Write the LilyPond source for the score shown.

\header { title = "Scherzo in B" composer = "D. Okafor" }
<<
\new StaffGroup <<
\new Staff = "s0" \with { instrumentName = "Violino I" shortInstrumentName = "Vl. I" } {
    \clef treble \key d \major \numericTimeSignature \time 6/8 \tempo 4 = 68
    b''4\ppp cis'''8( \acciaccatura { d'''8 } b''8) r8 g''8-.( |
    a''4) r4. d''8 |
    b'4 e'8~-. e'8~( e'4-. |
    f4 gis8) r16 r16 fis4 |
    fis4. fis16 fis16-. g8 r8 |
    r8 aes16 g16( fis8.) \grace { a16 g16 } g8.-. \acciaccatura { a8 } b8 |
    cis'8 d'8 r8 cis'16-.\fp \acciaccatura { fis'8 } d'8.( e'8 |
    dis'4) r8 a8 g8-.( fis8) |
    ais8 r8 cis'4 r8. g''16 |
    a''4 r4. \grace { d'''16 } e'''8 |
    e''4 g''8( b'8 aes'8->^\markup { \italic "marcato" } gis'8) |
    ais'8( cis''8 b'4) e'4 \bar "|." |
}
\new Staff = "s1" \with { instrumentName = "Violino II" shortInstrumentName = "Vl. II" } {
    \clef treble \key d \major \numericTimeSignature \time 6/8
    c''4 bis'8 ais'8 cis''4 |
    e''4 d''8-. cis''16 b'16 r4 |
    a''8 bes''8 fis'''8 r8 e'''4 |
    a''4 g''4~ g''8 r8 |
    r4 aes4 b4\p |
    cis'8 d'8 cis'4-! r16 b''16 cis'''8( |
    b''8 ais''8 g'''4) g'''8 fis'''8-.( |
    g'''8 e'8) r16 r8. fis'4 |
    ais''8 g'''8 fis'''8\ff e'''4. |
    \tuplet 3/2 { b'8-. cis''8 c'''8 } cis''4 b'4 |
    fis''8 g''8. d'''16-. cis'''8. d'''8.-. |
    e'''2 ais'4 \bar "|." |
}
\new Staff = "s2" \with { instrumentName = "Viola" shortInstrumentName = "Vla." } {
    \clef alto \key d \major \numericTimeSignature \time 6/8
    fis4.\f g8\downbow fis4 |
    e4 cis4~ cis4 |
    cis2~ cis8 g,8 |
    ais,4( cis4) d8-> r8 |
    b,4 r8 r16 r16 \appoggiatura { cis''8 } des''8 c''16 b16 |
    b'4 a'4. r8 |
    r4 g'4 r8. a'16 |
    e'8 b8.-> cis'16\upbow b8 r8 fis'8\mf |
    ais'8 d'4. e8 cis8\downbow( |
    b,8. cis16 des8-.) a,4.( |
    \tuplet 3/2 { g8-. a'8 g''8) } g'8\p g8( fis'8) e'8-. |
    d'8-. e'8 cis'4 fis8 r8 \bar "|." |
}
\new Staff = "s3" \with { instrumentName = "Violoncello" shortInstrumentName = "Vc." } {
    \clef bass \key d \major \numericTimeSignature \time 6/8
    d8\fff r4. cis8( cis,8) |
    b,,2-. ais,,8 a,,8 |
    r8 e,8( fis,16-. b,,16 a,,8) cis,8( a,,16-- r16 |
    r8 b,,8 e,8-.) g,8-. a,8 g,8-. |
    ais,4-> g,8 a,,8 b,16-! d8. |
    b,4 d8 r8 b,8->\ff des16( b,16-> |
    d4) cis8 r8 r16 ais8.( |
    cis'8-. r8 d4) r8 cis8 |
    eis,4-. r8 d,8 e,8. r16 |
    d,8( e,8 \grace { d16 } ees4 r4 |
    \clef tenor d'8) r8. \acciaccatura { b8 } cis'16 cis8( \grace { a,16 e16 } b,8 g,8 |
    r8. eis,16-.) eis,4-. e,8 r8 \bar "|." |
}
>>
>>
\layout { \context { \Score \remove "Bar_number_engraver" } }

= = =

Exercise description :: Which lines of the rows above contain the string "numericTimeSignature"? Report each one in full.

Answer ::
    \clef treble \key d \major \numericTimeSignature \time 6/8 \tempo 4 = 68
    \clef treble \key d \major \numericTimeSignature \time 6/8
    \clef alto \key d \major \numericTimeSignature \time 6/8
    \clef bass \key d \major \numericTimeSignature \time 6/8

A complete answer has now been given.